## [SOURCE DATA]
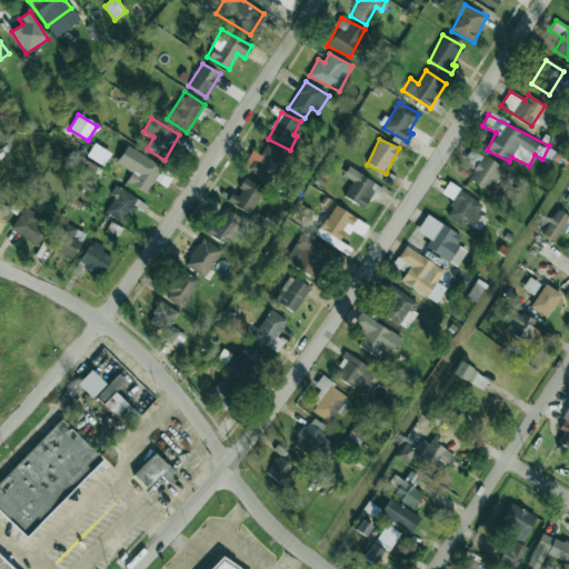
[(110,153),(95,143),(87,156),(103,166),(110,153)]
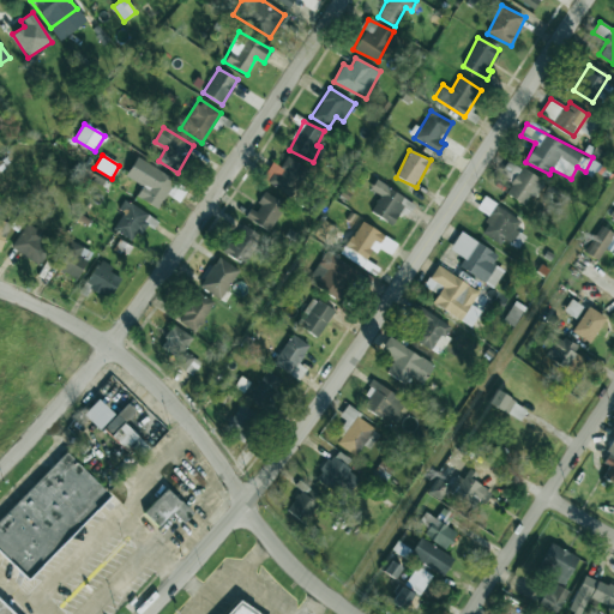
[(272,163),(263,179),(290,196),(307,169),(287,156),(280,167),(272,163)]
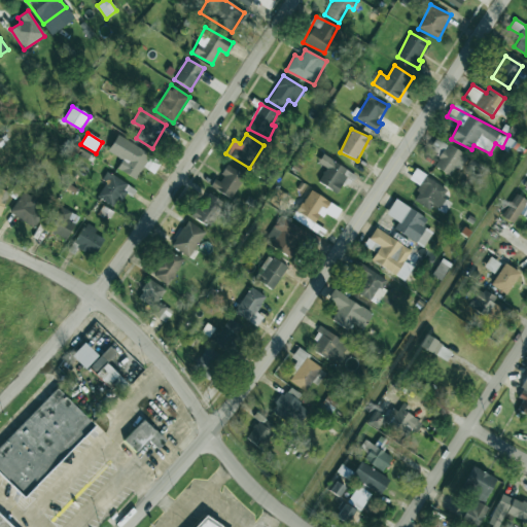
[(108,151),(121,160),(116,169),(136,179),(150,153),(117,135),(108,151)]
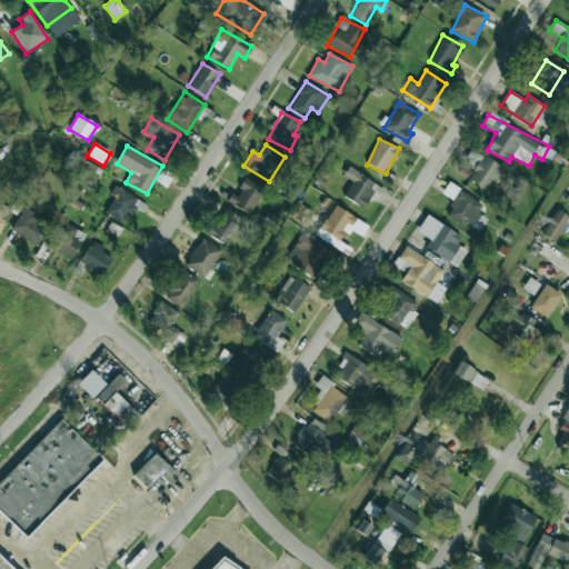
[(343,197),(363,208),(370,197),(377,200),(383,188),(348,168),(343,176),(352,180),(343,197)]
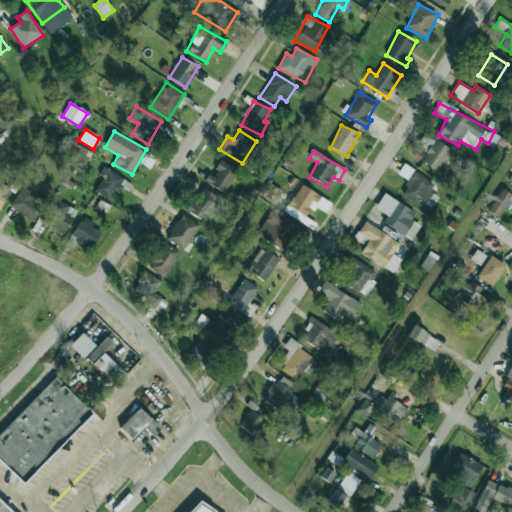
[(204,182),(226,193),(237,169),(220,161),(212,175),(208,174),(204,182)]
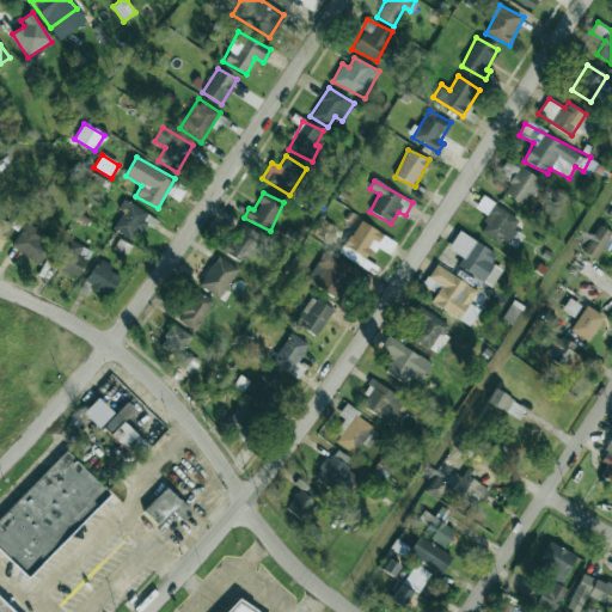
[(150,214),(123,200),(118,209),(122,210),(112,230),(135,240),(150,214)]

==

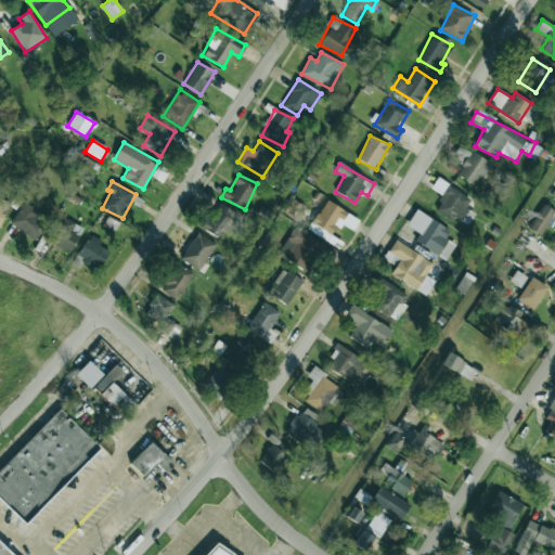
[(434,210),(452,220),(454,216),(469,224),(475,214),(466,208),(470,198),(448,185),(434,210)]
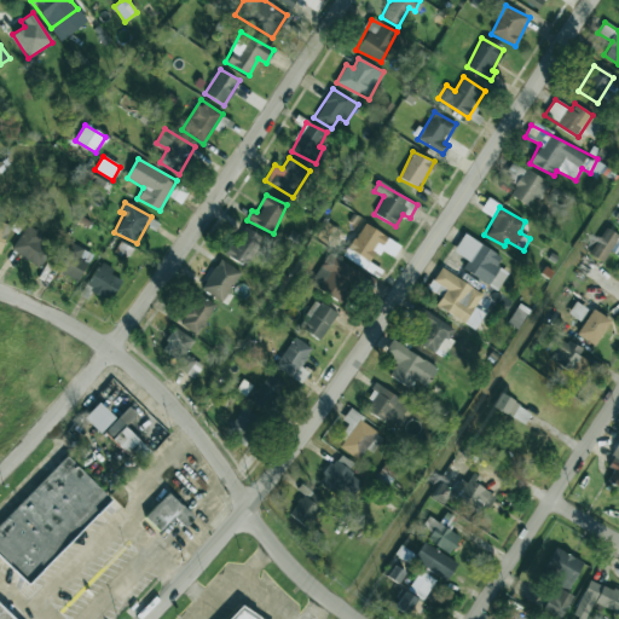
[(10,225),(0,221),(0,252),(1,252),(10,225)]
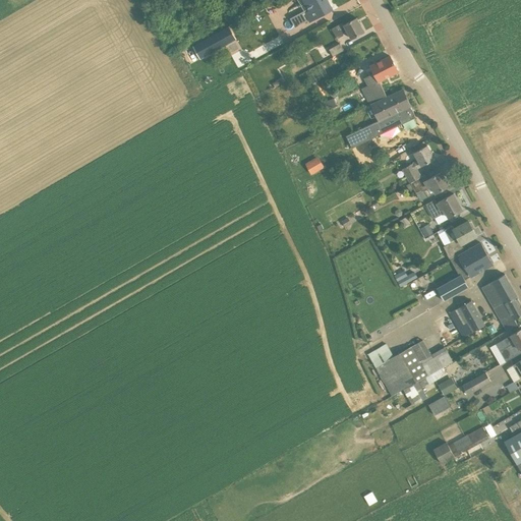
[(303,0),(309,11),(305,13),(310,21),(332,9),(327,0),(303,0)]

## [JOB]
In the material above, which lines fall between the one holding "[(10,225),(0,221),(0,252),(1,252),(10,225)]" and the one holding "[(303,0),(309,11),(305,13),(310,21),(332,9),(327,0),(303,0)]", inclusive? Print exactly those, with the pictures left out.

## [EXERCISE ANSWER]
[(10,225),(0,221),(0,252),(1,252),(10,225)]
[(303,0),(309,11),(305,13),(310,21),(332,9),(327,0),(303,0)]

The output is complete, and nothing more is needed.